### [Assignment]
All that should appear is the run of lines from the one containing "none -> green brick H5:H6 level 1" through the end of the records, each repeated exactly.

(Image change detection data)
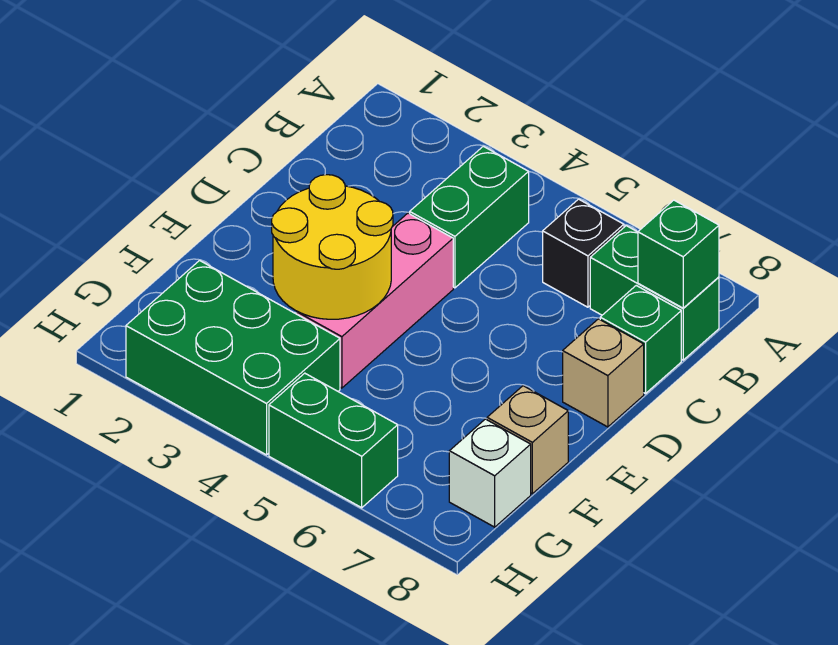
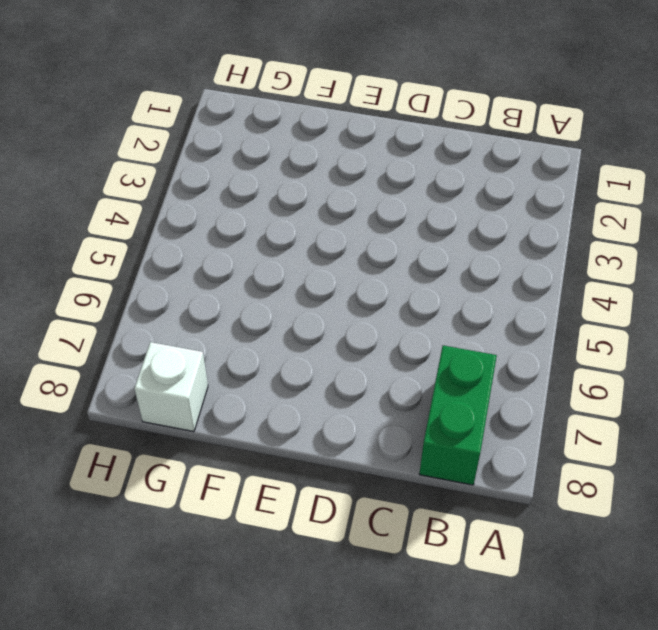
none -> green brick B4:C4 level 1
none -> black brick B6 level 1
none -> green brick C8 level 1

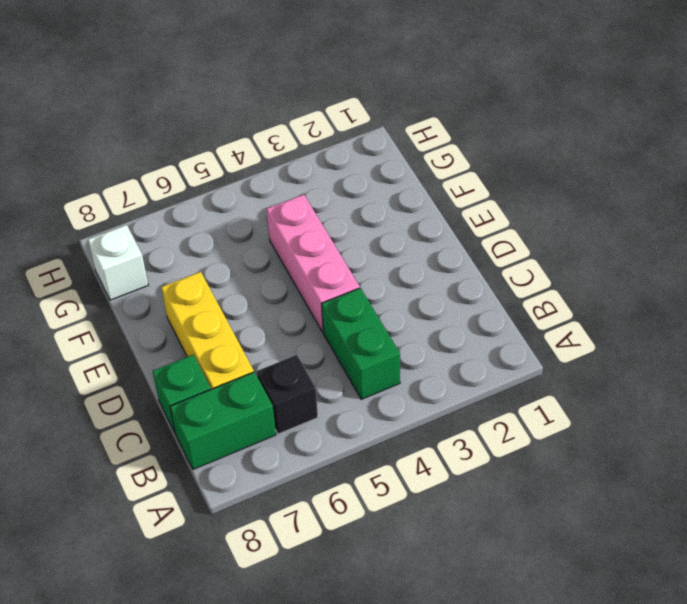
yellow brick C7:E7 level 1 -> none
none -> tan brick D8 level 1
none -> tan brick F8 level 1
none -> green brick G2:H4 level 1

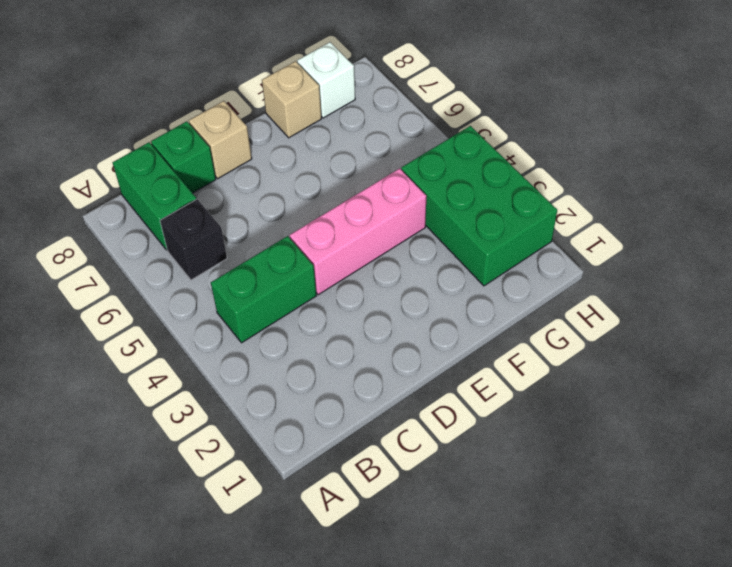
none -> green brick H5:H6 level 1
none -> green brick B8 level 2
none -> yellow round brick E3:F4 level 2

### [Exercise output]
none -> green brick H5:H6 level 1
none -> green brick B8 level 2
none -> yellow round brick E3:F4 level 2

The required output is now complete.